**What this task involves:**
Beneath this instruction is a block of data; output from it exactly the lines that run from the one containing "purple triangle: (1678, 429)" through the one containing "yellow ellipse: (1672, 870)", inclusive.
Task data Start Marker
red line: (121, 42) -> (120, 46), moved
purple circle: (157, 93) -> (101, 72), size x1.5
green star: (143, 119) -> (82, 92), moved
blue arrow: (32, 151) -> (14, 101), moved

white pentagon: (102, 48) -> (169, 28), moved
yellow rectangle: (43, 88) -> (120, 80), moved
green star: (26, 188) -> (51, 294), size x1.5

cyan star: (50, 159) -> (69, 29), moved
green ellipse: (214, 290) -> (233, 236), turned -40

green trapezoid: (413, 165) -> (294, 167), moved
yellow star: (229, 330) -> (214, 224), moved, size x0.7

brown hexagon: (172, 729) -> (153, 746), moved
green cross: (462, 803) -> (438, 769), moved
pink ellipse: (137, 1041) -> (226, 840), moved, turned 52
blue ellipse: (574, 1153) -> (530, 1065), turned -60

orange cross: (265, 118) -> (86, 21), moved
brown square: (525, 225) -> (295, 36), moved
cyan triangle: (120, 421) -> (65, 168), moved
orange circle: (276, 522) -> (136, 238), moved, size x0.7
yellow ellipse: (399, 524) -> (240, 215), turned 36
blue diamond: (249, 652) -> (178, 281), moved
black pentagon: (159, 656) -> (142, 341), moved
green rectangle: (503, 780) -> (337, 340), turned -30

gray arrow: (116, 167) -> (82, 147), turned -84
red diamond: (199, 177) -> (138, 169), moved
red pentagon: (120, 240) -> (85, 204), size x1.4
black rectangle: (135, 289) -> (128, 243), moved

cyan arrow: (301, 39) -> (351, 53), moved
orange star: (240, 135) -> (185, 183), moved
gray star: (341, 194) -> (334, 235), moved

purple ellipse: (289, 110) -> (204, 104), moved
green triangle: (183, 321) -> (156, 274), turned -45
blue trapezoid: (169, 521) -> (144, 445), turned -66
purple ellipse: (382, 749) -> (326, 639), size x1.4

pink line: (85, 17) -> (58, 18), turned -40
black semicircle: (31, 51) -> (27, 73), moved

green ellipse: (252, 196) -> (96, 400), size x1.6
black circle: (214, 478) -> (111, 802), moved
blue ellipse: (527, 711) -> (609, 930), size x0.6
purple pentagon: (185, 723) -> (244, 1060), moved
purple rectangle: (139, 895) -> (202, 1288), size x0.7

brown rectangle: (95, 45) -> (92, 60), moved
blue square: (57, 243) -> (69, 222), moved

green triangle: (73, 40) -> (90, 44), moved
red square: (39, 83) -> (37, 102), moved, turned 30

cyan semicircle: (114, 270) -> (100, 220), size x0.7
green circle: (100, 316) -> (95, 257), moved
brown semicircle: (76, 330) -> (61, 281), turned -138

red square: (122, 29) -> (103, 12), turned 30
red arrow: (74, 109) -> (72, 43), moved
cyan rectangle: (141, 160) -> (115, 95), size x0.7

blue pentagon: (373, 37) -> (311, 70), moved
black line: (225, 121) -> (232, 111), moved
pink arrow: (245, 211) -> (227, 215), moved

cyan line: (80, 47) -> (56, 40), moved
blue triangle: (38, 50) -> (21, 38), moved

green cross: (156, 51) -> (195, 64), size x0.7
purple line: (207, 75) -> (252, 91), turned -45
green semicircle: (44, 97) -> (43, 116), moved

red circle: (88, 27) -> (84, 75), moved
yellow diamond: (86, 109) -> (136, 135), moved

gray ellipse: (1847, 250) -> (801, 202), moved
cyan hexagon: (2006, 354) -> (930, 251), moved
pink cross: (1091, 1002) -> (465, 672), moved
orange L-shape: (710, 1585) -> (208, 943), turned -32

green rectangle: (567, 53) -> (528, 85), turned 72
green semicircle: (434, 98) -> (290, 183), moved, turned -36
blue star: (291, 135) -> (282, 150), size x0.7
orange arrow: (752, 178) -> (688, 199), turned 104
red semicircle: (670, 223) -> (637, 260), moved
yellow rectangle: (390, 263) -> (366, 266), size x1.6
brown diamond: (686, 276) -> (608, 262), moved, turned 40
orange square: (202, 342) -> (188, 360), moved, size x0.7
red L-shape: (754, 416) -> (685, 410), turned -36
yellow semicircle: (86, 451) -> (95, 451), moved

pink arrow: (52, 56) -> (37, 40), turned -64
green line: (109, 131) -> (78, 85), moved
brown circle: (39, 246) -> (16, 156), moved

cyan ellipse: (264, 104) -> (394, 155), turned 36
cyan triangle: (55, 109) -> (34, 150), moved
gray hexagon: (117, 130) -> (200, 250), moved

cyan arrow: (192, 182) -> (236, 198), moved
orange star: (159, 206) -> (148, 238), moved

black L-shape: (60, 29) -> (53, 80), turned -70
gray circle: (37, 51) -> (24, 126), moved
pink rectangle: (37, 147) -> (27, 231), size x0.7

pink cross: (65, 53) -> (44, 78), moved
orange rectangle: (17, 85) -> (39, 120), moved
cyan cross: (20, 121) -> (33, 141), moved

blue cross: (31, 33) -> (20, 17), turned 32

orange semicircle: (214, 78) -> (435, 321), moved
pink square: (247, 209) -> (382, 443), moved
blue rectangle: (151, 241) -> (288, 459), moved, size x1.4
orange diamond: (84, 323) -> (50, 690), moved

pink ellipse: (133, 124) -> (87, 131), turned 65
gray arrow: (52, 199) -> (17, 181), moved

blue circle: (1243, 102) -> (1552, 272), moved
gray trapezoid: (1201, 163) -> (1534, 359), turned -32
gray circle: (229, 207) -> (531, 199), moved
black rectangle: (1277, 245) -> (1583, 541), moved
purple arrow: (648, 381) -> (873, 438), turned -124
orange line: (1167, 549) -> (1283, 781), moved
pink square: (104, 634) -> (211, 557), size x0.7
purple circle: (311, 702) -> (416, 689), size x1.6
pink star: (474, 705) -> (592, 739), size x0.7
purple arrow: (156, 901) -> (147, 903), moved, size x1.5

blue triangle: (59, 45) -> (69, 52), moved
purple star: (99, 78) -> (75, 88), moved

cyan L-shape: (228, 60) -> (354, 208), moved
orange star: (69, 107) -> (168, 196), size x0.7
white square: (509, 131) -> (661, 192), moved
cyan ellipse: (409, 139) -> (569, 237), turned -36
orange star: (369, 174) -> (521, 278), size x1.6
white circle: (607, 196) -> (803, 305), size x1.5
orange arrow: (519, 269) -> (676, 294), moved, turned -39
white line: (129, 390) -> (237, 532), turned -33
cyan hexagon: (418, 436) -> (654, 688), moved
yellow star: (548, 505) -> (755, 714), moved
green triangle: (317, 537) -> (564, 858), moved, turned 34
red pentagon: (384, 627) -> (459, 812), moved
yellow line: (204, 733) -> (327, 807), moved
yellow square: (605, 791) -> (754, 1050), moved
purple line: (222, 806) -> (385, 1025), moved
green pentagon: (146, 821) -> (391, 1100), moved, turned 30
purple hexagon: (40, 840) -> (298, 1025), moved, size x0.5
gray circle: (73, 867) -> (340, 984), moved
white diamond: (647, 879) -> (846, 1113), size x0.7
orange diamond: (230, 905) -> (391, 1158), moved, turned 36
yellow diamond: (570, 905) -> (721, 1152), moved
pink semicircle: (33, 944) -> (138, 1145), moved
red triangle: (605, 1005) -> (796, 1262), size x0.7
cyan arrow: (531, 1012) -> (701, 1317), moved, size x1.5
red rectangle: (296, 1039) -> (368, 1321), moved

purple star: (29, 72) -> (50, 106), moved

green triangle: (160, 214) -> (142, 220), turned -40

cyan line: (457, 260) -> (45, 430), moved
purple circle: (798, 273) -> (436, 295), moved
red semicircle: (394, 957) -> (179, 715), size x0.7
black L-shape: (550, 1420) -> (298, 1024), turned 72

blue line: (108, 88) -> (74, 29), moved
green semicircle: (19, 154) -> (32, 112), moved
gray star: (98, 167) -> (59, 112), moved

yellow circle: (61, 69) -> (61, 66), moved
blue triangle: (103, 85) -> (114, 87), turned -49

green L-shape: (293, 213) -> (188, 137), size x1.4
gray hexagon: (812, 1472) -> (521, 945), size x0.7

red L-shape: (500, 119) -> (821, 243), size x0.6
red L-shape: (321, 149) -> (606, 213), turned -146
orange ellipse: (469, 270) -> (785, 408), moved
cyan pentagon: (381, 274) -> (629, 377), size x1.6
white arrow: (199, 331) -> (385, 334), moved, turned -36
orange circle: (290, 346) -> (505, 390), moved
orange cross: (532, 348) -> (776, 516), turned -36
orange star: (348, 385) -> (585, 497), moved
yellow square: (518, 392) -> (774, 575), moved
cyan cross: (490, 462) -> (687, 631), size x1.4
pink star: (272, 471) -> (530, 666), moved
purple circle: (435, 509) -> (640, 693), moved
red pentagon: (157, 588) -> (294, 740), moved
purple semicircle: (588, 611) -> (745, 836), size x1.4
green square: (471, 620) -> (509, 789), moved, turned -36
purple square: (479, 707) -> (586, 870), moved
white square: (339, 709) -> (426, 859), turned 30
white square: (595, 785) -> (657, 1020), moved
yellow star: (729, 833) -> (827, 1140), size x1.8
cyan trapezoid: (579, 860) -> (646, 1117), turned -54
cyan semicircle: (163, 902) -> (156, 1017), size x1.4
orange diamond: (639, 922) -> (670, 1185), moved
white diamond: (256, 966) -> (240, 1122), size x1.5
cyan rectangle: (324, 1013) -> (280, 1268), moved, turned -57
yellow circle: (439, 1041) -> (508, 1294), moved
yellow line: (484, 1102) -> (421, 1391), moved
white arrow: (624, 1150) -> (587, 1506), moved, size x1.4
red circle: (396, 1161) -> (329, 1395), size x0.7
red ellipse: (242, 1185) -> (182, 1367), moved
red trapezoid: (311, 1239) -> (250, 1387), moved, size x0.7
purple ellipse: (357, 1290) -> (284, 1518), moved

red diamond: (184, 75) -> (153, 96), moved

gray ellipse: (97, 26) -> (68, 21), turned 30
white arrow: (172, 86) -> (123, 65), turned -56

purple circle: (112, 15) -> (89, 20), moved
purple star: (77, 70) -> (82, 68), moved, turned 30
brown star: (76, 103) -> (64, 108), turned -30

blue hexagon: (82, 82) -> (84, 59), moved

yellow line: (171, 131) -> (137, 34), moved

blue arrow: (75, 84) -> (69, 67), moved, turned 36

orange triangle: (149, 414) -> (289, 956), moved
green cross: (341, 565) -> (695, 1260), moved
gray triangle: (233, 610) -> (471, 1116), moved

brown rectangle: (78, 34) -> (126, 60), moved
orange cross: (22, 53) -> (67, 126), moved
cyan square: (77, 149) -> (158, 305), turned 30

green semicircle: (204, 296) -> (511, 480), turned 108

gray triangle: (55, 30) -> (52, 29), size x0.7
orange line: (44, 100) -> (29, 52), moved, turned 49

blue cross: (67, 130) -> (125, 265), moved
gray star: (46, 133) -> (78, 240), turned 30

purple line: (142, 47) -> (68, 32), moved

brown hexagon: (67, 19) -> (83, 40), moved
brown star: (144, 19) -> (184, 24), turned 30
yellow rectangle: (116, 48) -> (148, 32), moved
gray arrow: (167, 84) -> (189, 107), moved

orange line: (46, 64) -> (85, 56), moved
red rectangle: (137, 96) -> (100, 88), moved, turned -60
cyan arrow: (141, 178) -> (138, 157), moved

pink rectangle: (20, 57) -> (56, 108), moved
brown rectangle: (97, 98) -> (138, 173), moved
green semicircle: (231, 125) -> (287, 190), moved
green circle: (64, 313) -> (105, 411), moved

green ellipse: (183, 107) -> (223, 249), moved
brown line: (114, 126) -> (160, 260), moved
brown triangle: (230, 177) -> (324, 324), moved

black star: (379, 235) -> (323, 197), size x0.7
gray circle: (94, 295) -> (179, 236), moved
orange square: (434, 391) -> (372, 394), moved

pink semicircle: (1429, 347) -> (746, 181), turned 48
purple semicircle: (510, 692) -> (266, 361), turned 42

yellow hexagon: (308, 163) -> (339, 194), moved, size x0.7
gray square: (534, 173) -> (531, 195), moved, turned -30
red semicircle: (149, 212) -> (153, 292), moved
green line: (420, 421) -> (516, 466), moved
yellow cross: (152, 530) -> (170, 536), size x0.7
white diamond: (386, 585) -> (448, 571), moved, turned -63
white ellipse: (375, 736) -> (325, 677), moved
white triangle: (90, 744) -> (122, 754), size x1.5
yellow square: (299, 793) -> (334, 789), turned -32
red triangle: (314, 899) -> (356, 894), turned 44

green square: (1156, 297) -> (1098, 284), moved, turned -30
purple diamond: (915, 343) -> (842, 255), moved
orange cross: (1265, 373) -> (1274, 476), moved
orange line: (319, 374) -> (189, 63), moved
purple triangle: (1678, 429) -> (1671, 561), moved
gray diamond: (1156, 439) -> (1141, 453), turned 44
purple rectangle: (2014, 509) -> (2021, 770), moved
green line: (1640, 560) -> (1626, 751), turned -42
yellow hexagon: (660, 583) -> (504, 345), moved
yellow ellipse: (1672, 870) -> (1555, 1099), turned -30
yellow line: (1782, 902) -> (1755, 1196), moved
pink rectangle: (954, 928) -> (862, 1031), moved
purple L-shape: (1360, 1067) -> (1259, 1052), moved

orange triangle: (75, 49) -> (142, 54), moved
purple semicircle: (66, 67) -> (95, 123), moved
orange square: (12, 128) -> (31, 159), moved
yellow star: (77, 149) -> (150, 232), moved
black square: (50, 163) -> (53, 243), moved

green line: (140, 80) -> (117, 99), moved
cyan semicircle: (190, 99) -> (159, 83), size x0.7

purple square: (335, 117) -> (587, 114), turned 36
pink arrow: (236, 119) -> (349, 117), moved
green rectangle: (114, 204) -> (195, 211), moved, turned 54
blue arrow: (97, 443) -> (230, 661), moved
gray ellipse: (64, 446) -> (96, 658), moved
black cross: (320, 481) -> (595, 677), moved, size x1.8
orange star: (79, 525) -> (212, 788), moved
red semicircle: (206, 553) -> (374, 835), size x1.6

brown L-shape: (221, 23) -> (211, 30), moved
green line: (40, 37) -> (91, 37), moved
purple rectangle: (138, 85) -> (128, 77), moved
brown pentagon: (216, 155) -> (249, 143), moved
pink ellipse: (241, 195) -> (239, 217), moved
Task data End Marker
**Output for this task:**
purple triangle: (1678, 429) -> (1671, 561), moved
gray diamond: (1156, 439) -> (1141, 453), turned 44
purple rectangle: (2014, 509) -> (2021, 770), moved
green line: (1640, 560) -> (1626, 751), turned -42
yellow hexagon: (660, 583) -> (504, 345), moved
yellow ellipse: (1672, 870) -> (1555, 1099), turned -30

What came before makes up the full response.